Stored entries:
--------------------------------
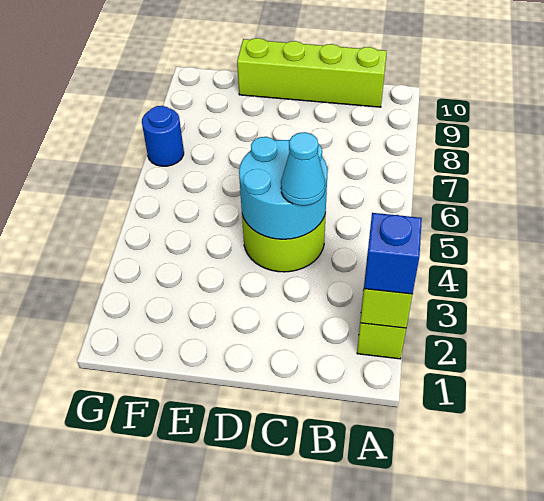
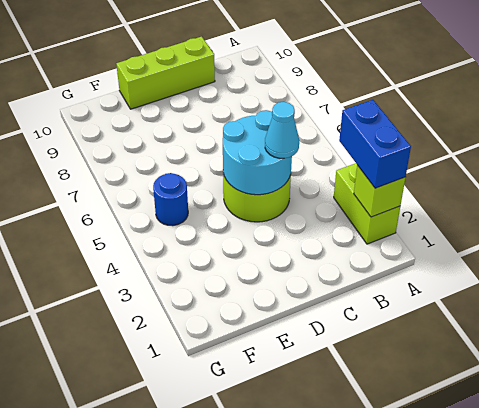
blue brick A2 level 3 -> blue brick A2:A3 level 3
lime brick B10:E10 level 1 -> lime brick C10:E10 level 1
blue round brick G7 level 1 -> blue round brick F5 level 1

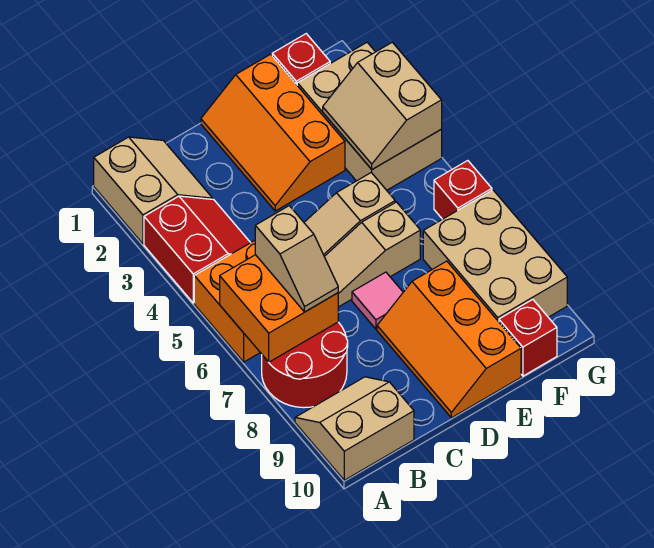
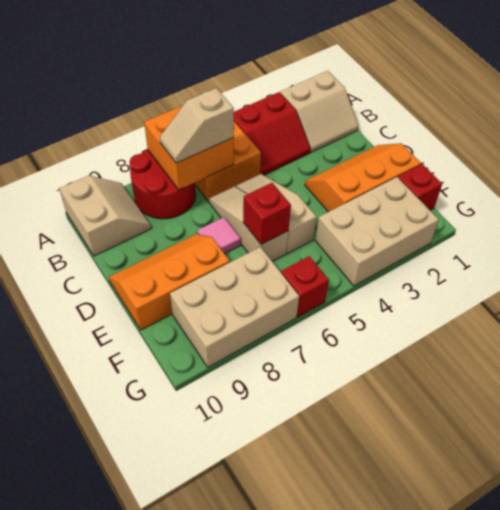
tan slope F3:G4 level 2 top G -> none
red brick F10 level 1 -> red brick E6 level 2

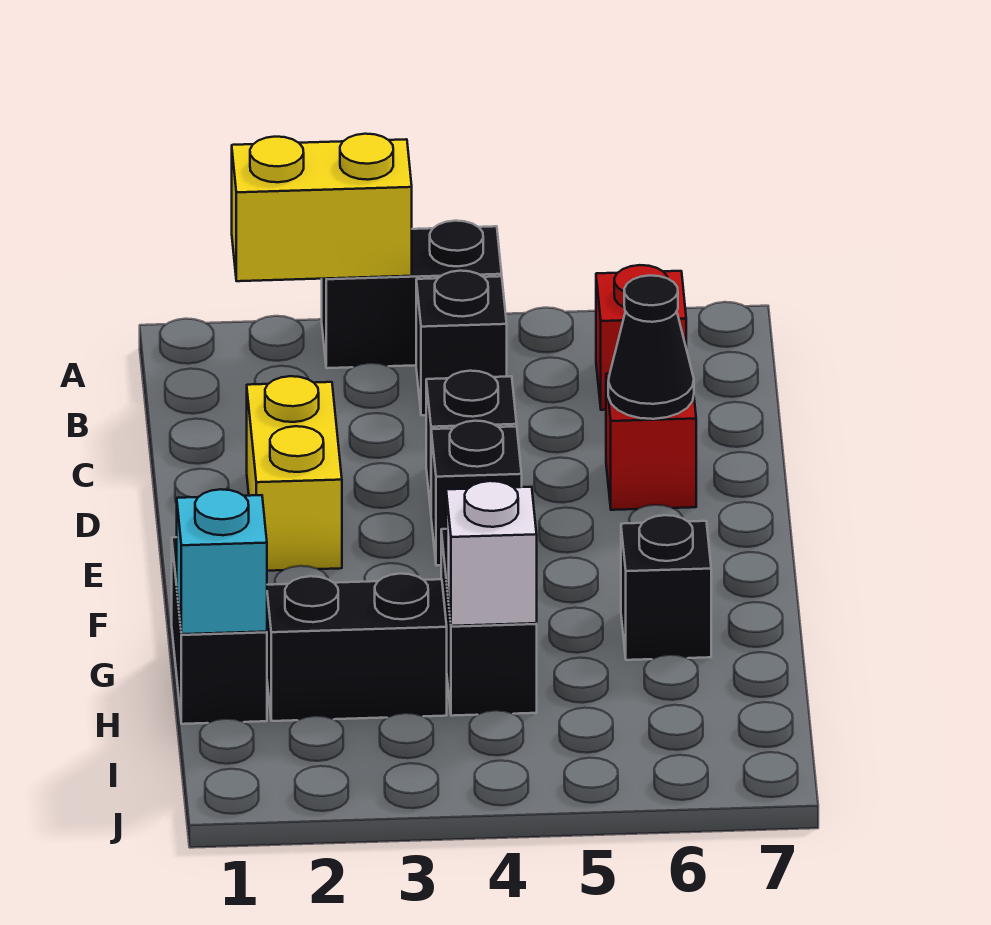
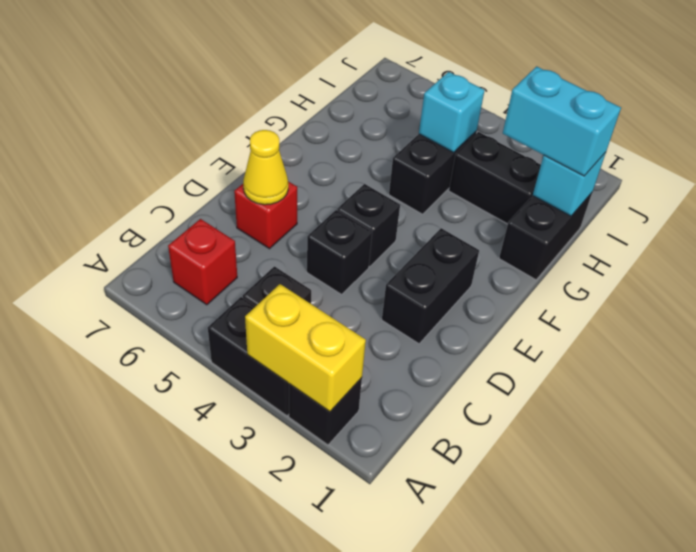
yellow brick D2:E2 level 1 -> black brick D2:E2 level 1
black cone D6 level 2 -> yellow cone D6 level 2
black brick G6 level 1 -> black brick A2 level 1
none -> cyan brick H1:H2 level 3
white brick H4 level 2 -> cyan brick H4 level 2

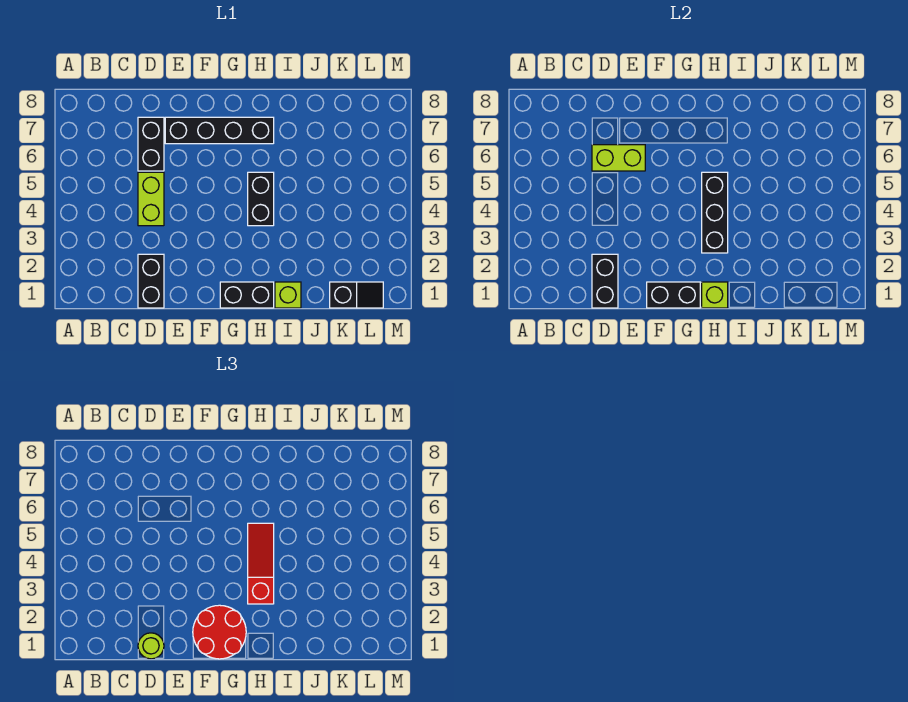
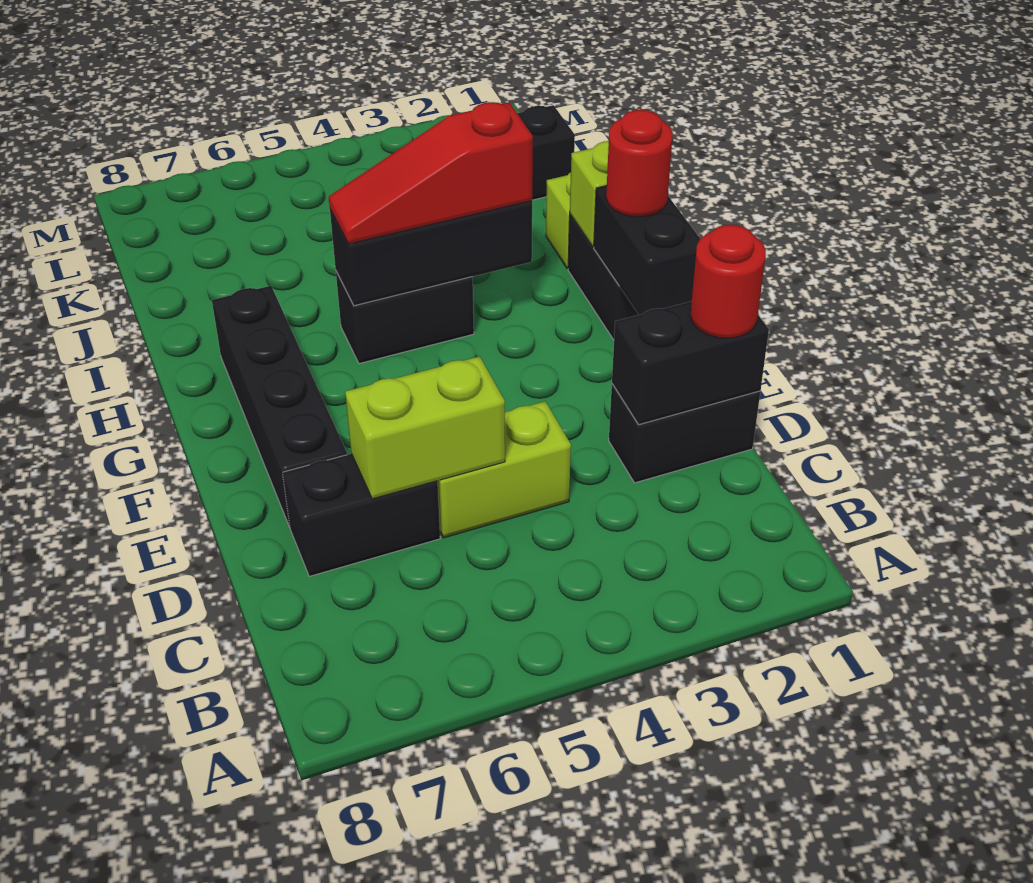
lime round brick D1 level 3 -> red round brick D1 level 3
lime brick D6:E6 level 2 -> lime brick D5:D6 level 2
red round brick F1:G2 level 3 -> red round brick G1 level 3

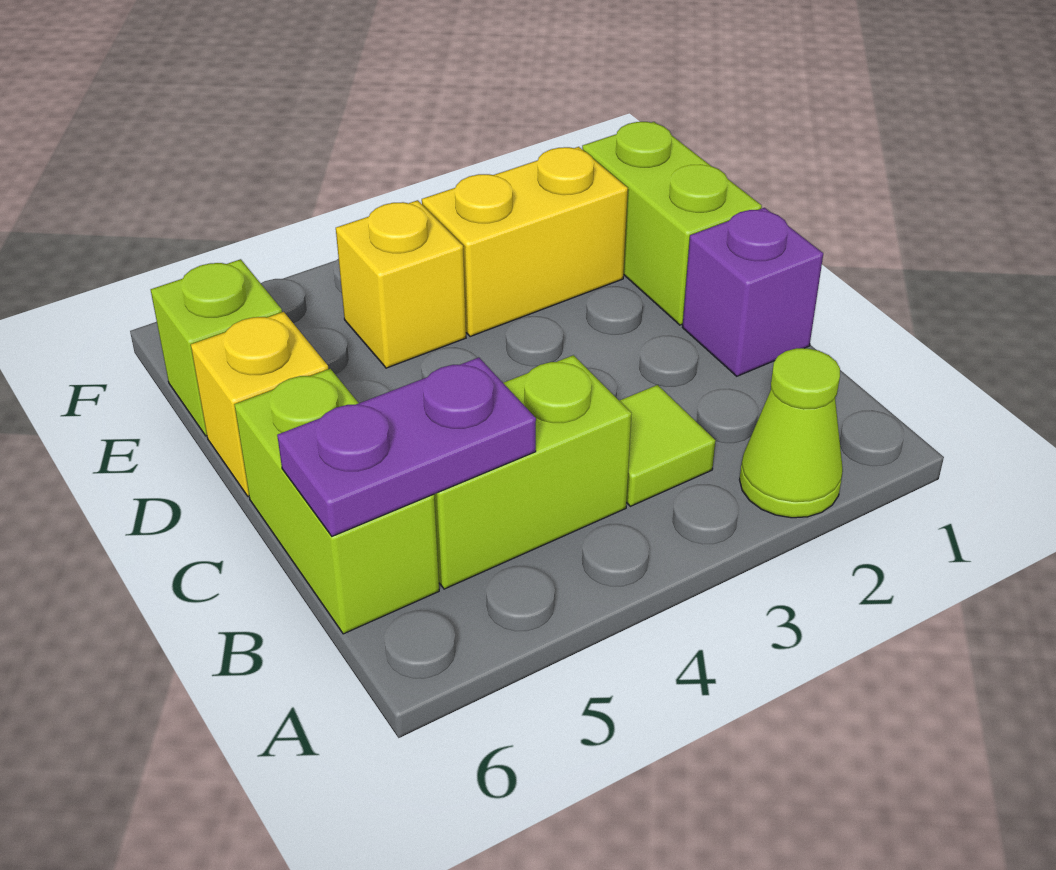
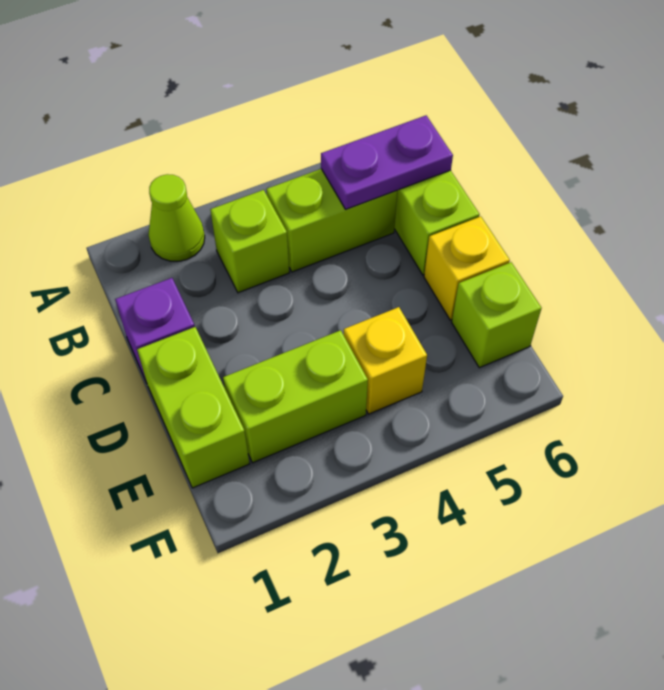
lime tile B3 level 1 -> lime brick B3 level 1
yellow brick E2:E3 level 1 -> lime brick E2:E3 level 1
--------------------------------
Task objective: Reproduce the data above word for word from its first line through the line that holds "black cone D6", both ends included; skip pictures.

Solution to this problem:
blue brick A2 level 3 -> blue brick A2:A3 level 3
lime brick B10:E10 level 1 -> lime brick C10:E10 level 1
blue round brick G7 level 1 -> blue round brick F5 level 1

tan slope F3:G4 level 2 top G -> none
red brick F10 level 1 -> red brick E6 level 2

yellow brick D2:E2 level 1 -> black brick D2:E2 level 1
black cone D6 level 2 -> yellow cone D6 level 2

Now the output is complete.